**Problem details:** Begin at the line containing "orange line: (156, 87) -> (135, 83), moved" in the entries below and end at the line containing "gray semicircle: (68, 57)"; transcribe that range exactly and nothing outside it.
*** Opening Records supplied ***
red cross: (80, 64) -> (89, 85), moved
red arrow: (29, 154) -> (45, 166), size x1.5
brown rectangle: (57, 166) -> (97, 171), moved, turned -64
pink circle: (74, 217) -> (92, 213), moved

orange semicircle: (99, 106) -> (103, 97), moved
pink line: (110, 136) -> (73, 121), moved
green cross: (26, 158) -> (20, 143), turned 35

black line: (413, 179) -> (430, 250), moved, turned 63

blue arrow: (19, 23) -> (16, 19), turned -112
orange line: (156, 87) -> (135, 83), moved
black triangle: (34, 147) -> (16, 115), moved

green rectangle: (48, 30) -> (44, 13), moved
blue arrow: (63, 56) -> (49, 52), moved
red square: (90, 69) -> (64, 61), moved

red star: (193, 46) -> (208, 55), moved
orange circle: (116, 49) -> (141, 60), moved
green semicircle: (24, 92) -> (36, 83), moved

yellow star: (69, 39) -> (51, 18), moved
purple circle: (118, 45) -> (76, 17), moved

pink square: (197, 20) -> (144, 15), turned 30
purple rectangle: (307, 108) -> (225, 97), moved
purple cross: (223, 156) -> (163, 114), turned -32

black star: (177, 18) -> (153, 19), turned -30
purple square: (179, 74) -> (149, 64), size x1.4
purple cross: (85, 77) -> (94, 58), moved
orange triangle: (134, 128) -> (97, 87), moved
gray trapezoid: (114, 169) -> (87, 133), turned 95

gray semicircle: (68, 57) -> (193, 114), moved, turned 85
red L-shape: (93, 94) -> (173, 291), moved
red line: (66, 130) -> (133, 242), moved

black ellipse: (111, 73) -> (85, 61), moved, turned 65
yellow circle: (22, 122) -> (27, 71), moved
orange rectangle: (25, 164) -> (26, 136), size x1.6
*** Closing Records supplied ***
**Exercise output:**
orange line: (156, 87) -> (135, 83), moved
black triangle: (34, 147) -> (16, 115), moved

green rectangle: (48, 30) -> (44, 13), moved
blue arrow: (63, 56) -> (49, 52), moved
red square: (90, 69) -> (64, 61), moved

red star: (193, 46) -> (208, 55), moved
orange circle: (116, 49) -> (141, 60), moved
green semicircle: (24, 92) -> (36, 83), moved

yellow star: (69, 39) -> (51, 18), moved
purple circle: (118, 45) -> (76, 17), moved

pink square: (197, 20) -> (144, 15), turned 30
purple rectangle: (307, 108) -> (225, 97), moved
purple cross: (223, 156) -> (163, 114), turned -32

black star: (177, 18) -> (153, 19), turned -30
purple square: (179, 74) -> (149, 64), size x1.4
purple cross: (85, 77) -> (94, 58), moved
orange triangle: (134, 128) -> (97, 87), moved
gray trapezoid: (114, 169) -> (87, 133), turned 95

gray semicircle: (68, 57) -> (193, 114), moved, turned 85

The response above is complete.